■ Assignment
Skip the images and return the records below exactly.

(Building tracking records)

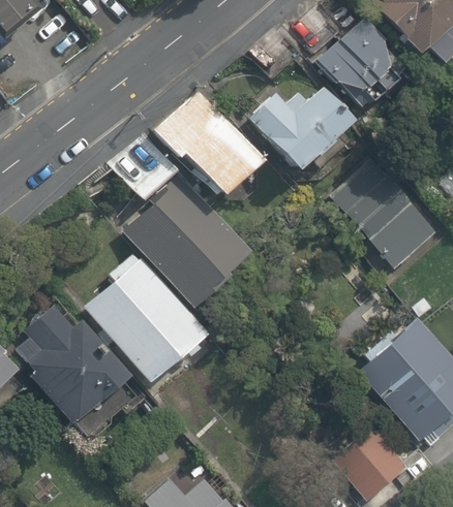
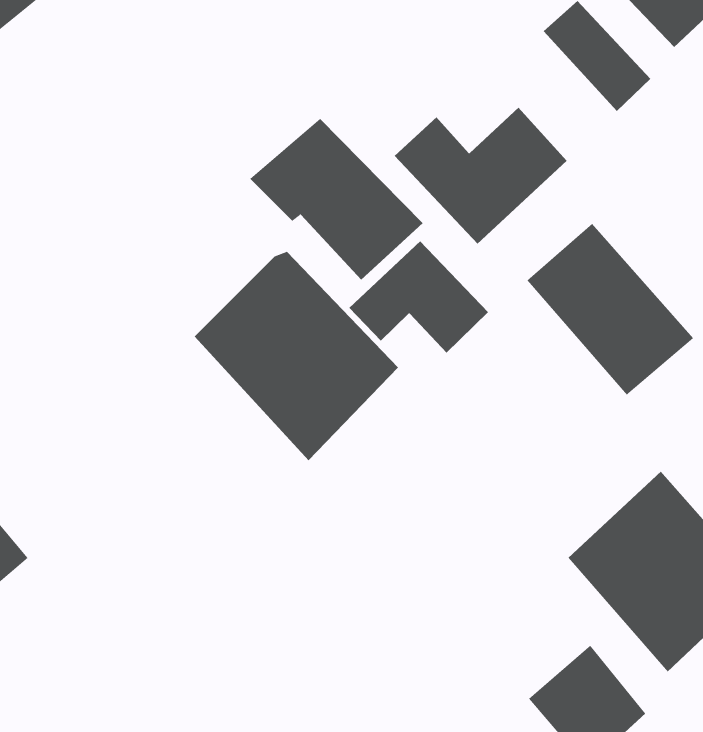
building: [320,38,390,113] -> none
building: none -> [349,240,489,353]
building: [84,252,210,381] -> none
building: [9,304,130,423] -> none

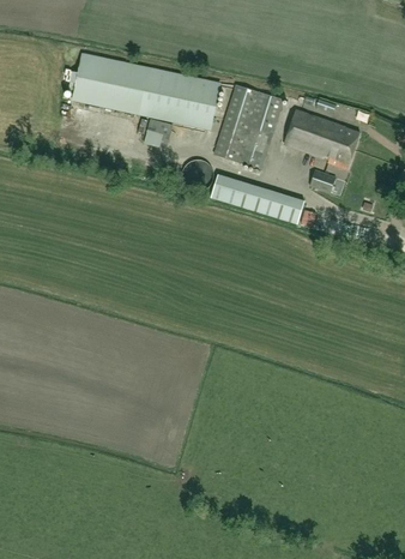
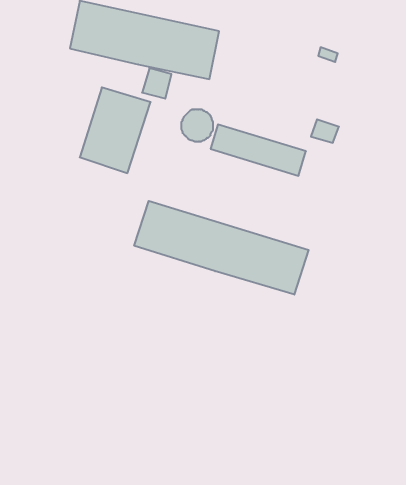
building: [214,85,284,169] -> [80,87,151,173]
building: [284,109,359,169] -> none
building: none -> [134,201,309,295]

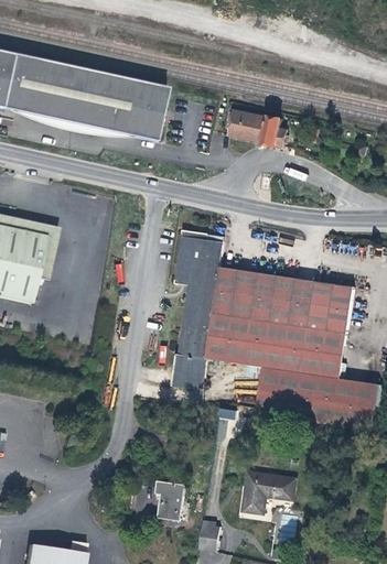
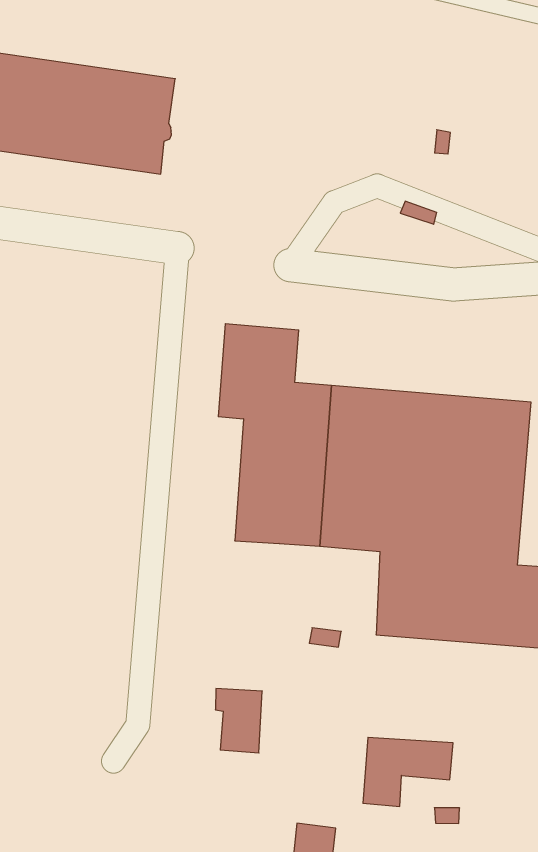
building: [233,109,289,144] -> none
building: [173,352,206,384] -> none
building: [159,479,186,518] -> [215,689,262,753]

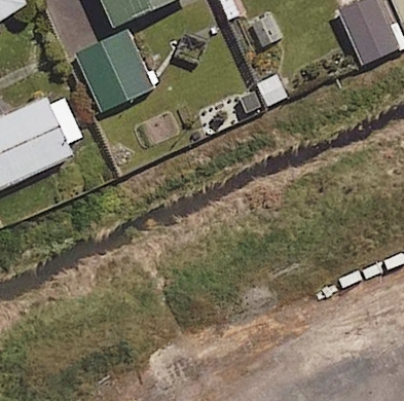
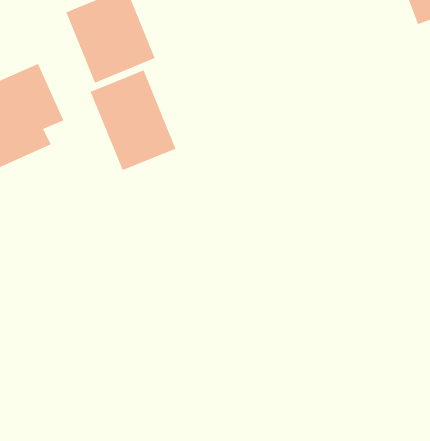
building: none -> [90,70,176,171]

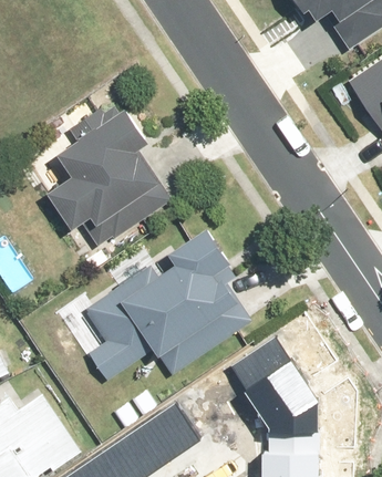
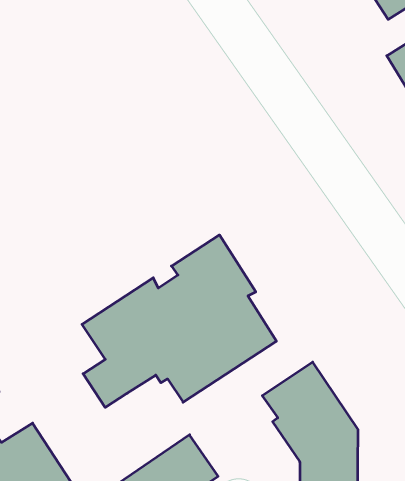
building: [43,112,169,269] -> none

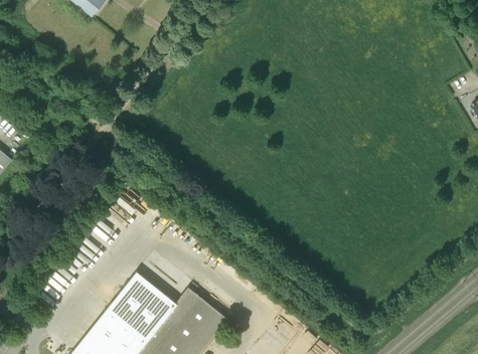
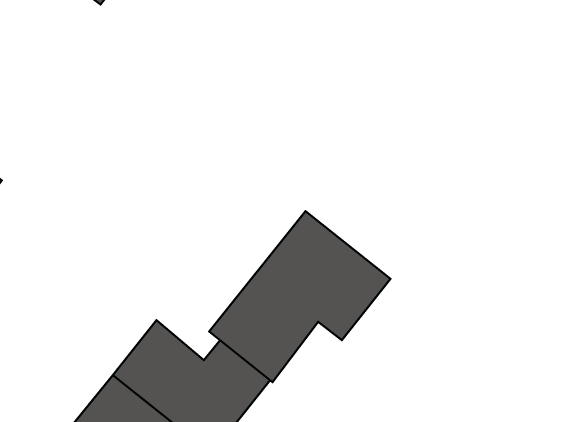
building: none -> [209,211,390,382]

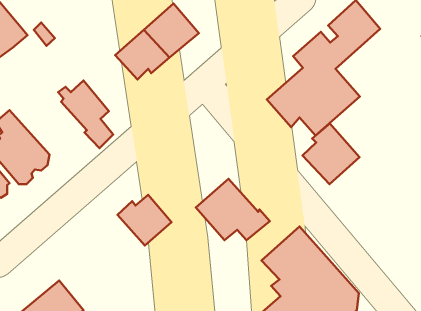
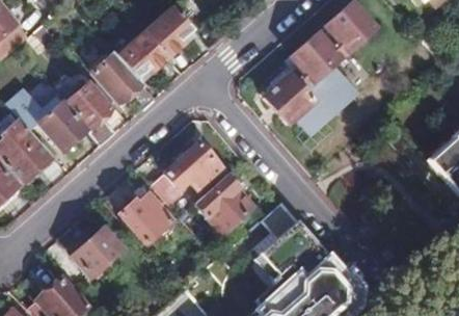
building: none -> [92,53,156,110]
building: none -> [11,100,82,149]
building: [302,123,360,184] -> none
building: none -> [151,143,222,206]
building: none -> [70,228,120,276]

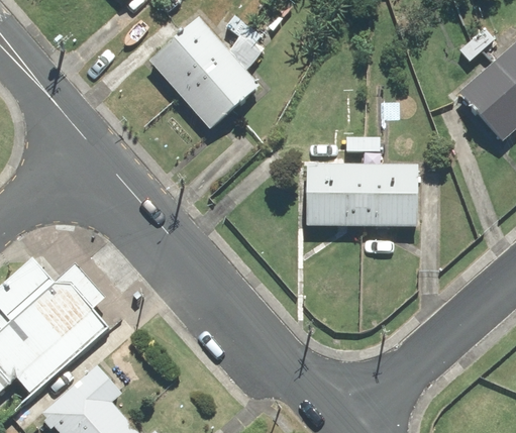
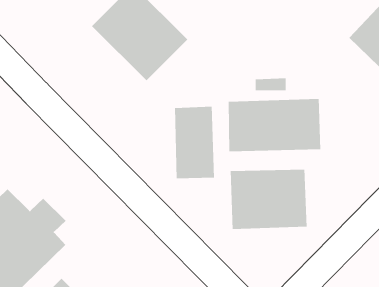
building: none -> [174,106,215,179]
building: none -> [230,169,308,230]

■ Task answer
building: [320,38,390,113] -> none
building: none -> [349,240,489,353]
building: [84,252,210,381] -> none
building: [9,304,130,423] -> none

building: [214,85,284,169] -> [80,87,151,173]
building: [284,109,359,169] -> none
building: none -> [134,201,309,295]

building: [233,109,289,144] -> none
building: [173,352,206,384] -> none
building: [159,479,186,518] -> [215,689,262,753]

building: none -> [90,70,176,171]

building: [43,112,169,269] -> none

building: none -> [209,211,390,382]

building: none -> [92,53,156,110]
building: none -> [11,100,82,149]
building: [302,123,360,184] -> none
building: none -> [151,143,222,206]
building: none -> [70,228,120,276]

building: none -> [174,106,215,179]
building: none -> [230,169,308,230]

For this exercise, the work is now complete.